TO DO
Make an exact copy of the records, with the images left out.
::::
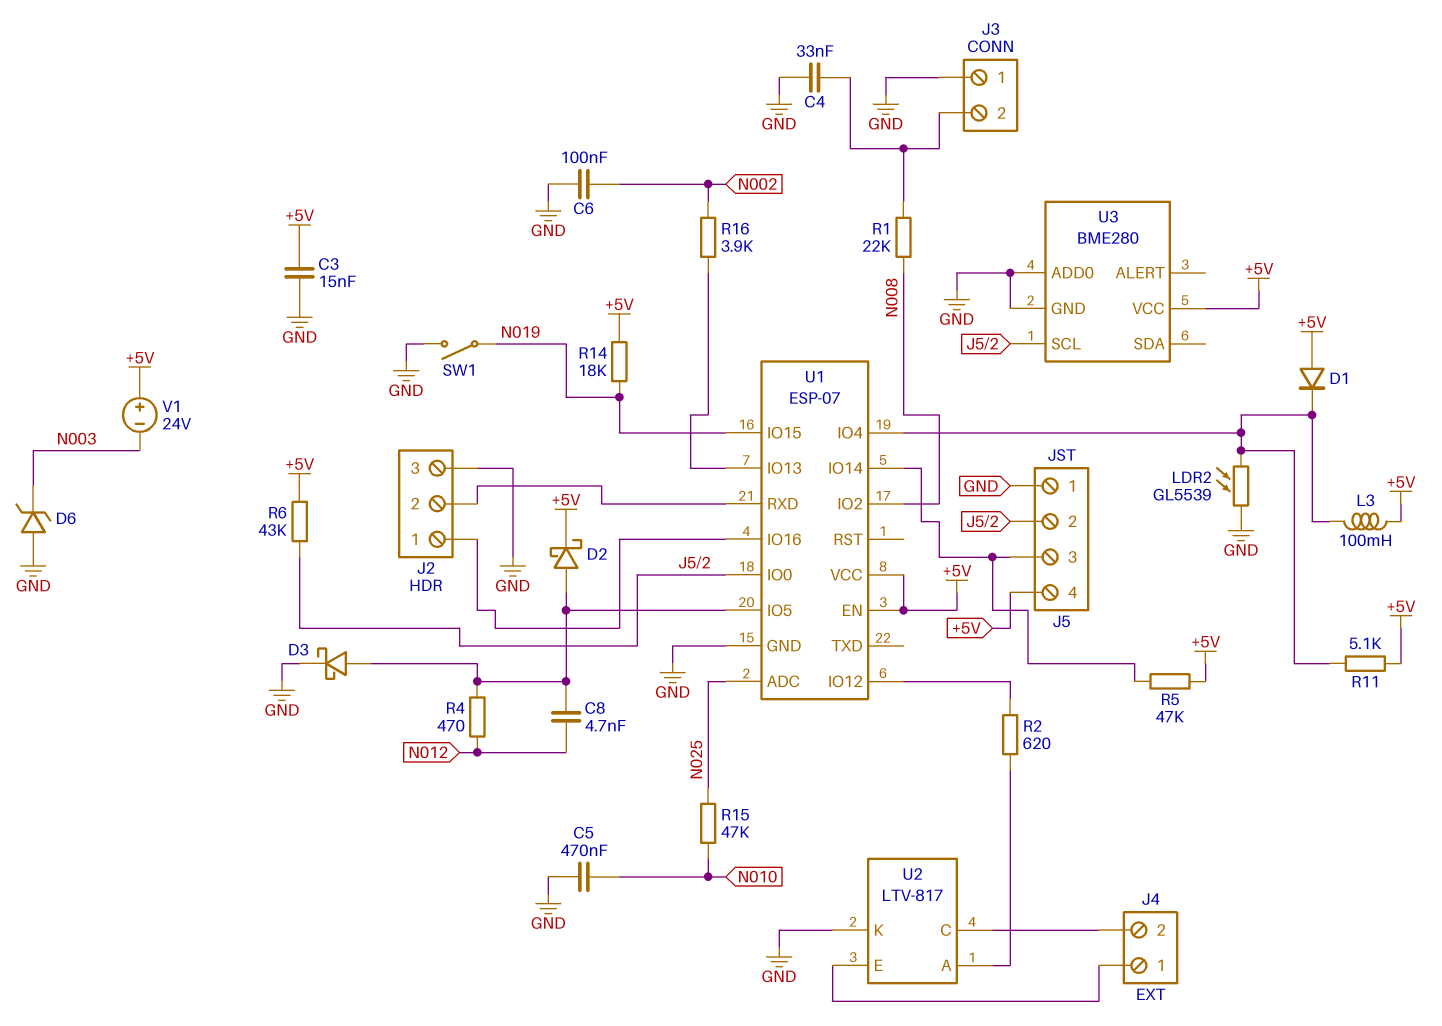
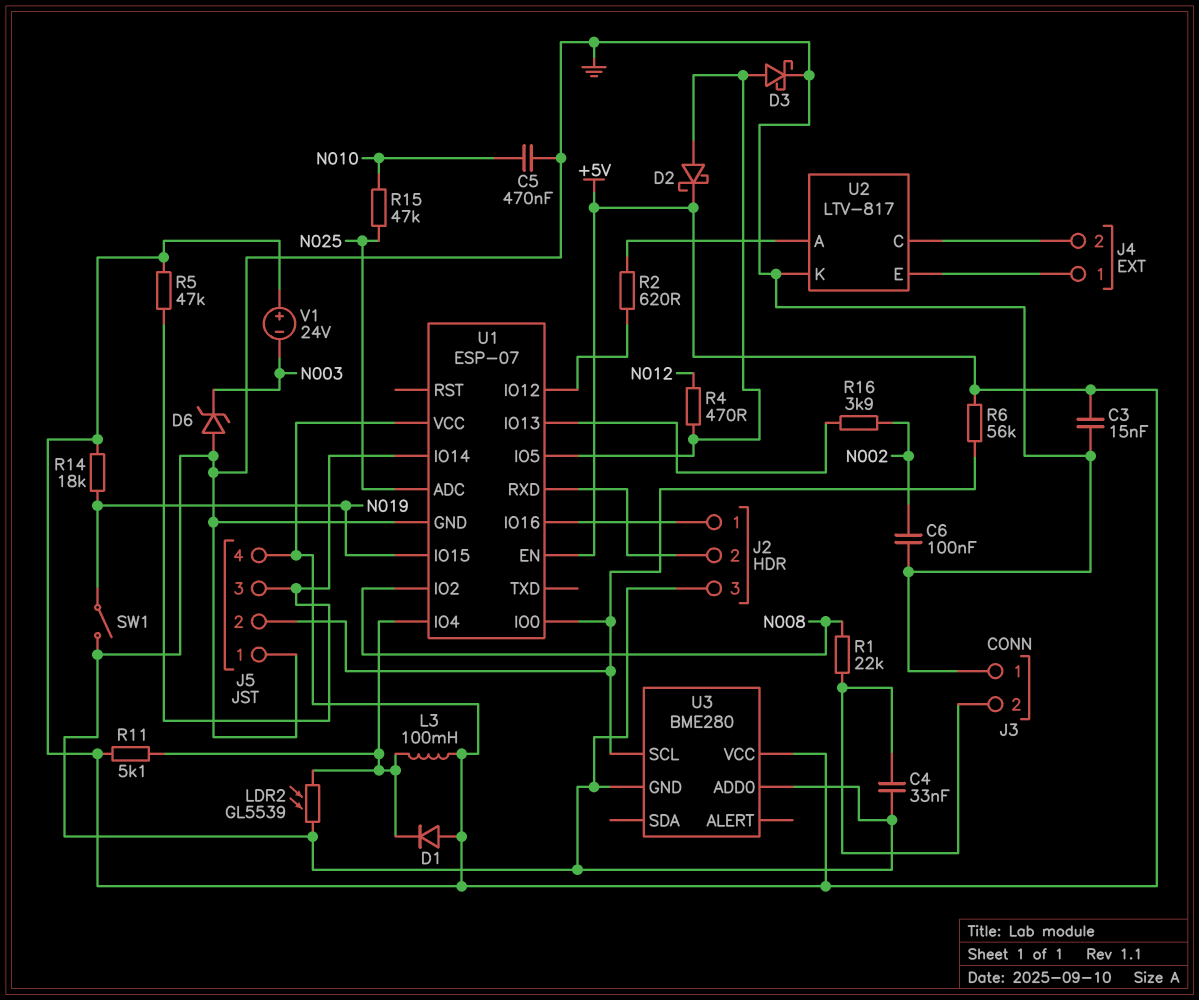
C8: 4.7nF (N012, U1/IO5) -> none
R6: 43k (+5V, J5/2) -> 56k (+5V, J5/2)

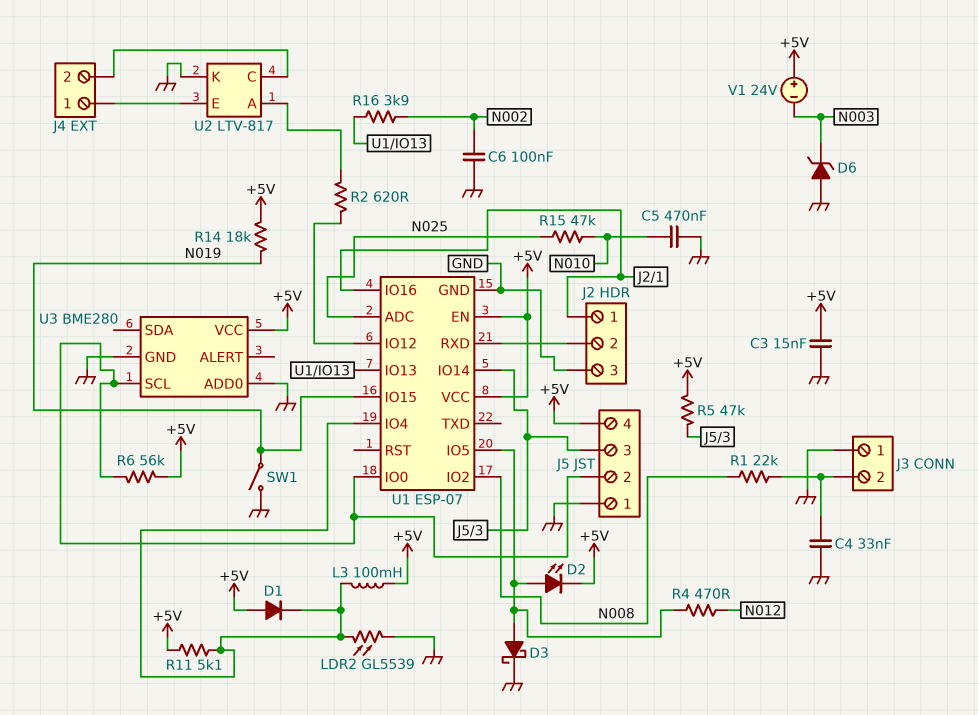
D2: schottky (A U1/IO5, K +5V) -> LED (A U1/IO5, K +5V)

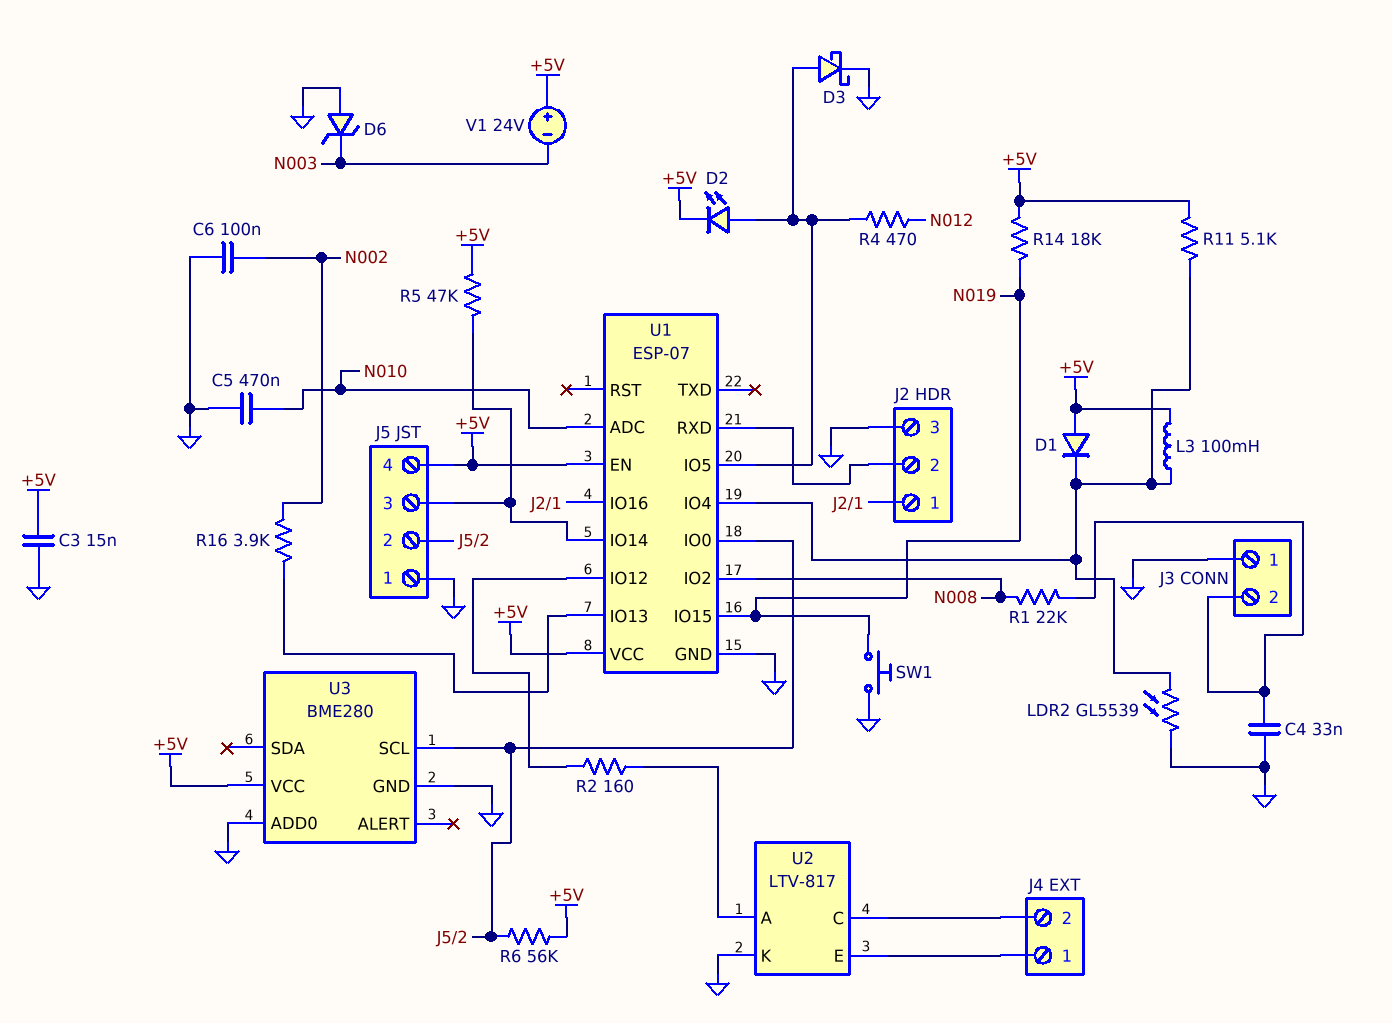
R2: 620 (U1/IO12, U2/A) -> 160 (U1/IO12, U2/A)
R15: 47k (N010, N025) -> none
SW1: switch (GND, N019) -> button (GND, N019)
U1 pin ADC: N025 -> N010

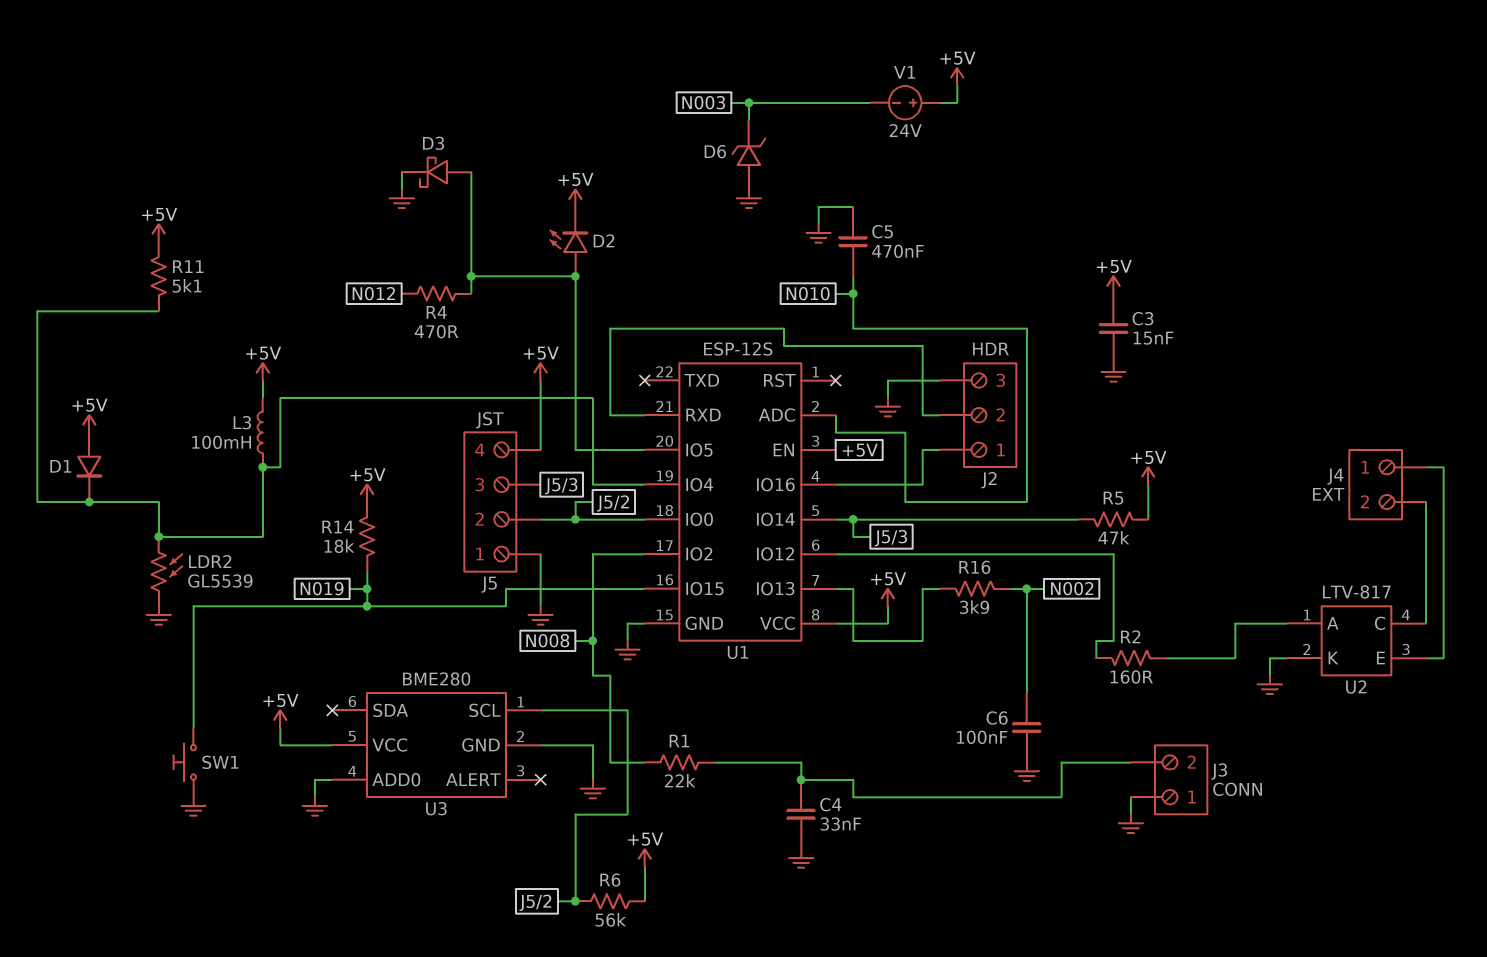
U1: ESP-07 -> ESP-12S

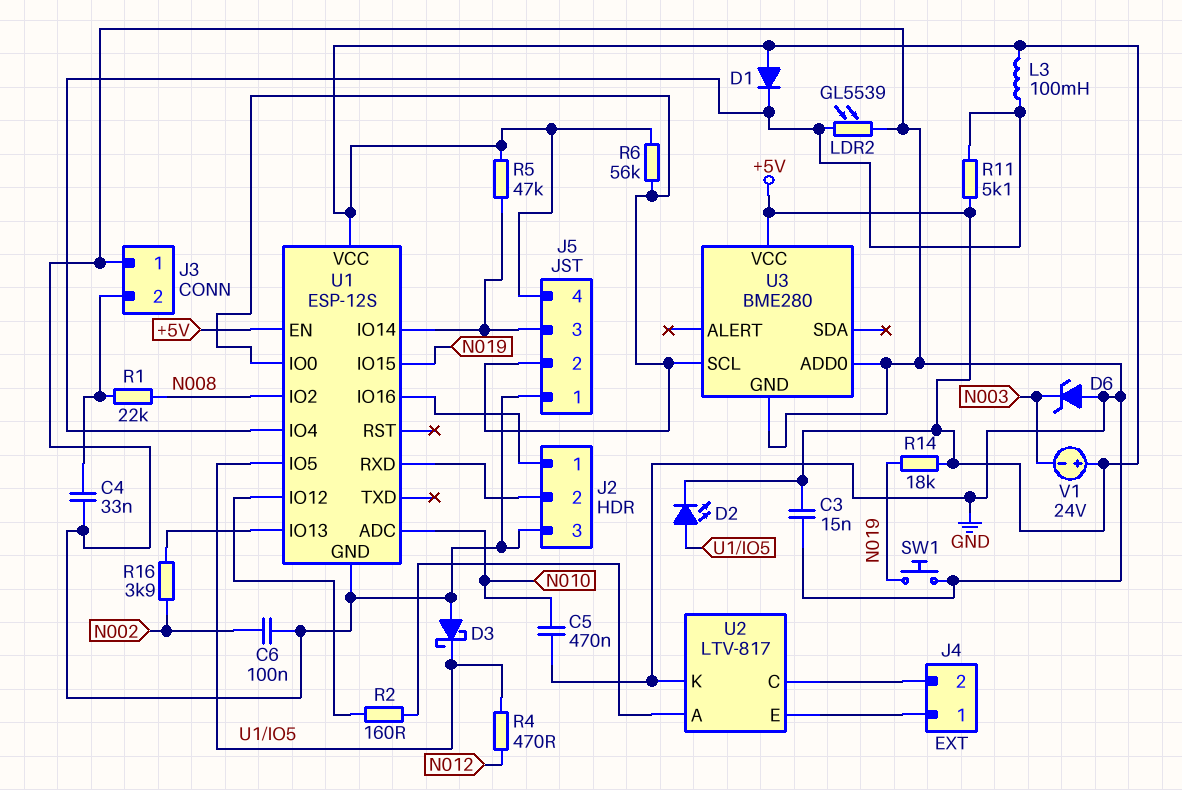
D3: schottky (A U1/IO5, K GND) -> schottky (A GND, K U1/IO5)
::::
YOUR SOLUTION
C8: 4.7nF (N012, U1/IO5) -> none
R6: 43k (+5V, J5/2) -> 56k (+5V, J5/2)

D2: schottky (A U1/IO5, K +5V) -> LED (A U1/IO5, K +5V)

R2: 620 (U1/IO12, U2/A) -> 160 (U1/IO12, U2/A)
R15: 47k (N010, N025) -> none
SW1: switch (GND, N019) -> button (GND, N019)
U1 pin ADC: N025 -> N010

U1: ESP-07 -> ESP-12S

D3: schottky (A U1/IO5, K GND) -> schottky (A GND, K U1/IO5)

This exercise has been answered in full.